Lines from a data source
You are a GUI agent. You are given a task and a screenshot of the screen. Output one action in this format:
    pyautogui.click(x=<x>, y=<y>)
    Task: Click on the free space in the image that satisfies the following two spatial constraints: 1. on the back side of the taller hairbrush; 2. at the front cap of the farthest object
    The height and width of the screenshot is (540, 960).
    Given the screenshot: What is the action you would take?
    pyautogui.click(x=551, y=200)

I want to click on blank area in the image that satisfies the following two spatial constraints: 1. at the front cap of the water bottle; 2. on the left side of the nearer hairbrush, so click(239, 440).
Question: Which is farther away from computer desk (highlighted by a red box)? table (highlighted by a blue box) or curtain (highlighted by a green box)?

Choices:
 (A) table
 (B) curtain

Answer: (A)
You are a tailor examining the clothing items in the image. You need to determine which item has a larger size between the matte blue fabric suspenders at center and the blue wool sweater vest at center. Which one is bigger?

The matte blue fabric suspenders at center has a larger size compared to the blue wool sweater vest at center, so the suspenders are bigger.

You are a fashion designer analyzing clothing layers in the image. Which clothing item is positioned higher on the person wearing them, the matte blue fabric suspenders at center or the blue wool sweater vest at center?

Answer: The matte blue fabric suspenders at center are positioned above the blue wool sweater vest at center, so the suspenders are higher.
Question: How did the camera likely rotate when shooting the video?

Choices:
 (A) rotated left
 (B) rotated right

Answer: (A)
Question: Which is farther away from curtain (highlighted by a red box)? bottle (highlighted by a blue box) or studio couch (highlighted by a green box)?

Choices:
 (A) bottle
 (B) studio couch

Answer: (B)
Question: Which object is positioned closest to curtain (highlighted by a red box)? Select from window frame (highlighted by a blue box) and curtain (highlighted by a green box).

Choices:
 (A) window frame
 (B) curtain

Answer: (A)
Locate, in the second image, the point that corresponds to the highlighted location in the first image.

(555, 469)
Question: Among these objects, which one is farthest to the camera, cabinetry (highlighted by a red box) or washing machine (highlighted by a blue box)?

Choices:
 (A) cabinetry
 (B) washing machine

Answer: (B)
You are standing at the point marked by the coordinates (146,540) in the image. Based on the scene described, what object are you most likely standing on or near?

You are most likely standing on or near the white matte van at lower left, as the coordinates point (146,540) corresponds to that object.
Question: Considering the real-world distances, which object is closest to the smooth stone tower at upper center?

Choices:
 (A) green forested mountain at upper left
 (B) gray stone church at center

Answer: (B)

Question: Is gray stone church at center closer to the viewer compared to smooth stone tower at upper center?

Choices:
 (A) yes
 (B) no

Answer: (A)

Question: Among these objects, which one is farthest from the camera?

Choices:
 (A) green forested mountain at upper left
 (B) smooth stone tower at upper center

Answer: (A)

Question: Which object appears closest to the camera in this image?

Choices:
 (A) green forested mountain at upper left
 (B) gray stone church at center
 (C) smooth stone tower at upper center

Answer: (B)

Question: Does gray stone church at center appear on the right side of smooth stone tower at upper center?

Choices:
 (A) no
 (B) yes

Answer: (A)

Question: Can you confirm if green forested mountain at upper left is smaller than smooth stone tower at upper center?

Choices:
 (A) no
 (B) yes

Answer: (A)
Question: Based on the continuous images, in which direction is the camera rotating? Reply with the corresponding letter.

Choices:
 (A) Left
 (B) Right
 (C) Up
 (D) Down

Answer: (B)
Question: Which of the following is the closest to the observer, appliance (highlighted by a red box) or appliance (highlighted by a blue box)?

**WHAT IS BEING ASKED:**
Convert everything from the first line down to the line containing "You are a tailor" into a Markdown table with two columns, Row and Line, numbering each row and leaving out blank lines.

**WRITTEN ANSWER:**
| Row | Line |
|---|---|
| 1 | You are a GUI agent. You are given a task and a screenshot of the screen. Output one action in this format: |
| 2 |     pyautogui.click(x=<x>, y=<y>) |
| 3 |     Task: Click on the free space in the image that satisfies the following two spatial constraints: 1. on the back side of the taller hairbrush; 2. at the front cap of the farthest object |
| 4 |     The height and width of the screenshot is (540, 960). |
| 5 |     Given the screenshot: What is the action you would take? |
| 6 |     pyautogui.click(x=551, y=200) |
| 7 | I want to click on blank area in the image that satisfies the following two spatial constraints: 1. at the front cap of the water bottle; 2. on the left side of the nearer hairbrush, so click(239, 440). |
| 8 | Question: Which is farther away from computer desk (highlighted by a red box)? table (highlighted by a blue box) or curtain (highlighted by a green box)? |
| 9 | Choices: |
| 10 |  (A) table |
| 11 |  (B) curtain |
| 12 | Answer: (A) |
| 13 | You are a tailor examining the clothing items in the image. You need to determine which item has a larger size between the matte blue fabric suspenders at center and the blue wool sweater vest at center. Which one is bigger? |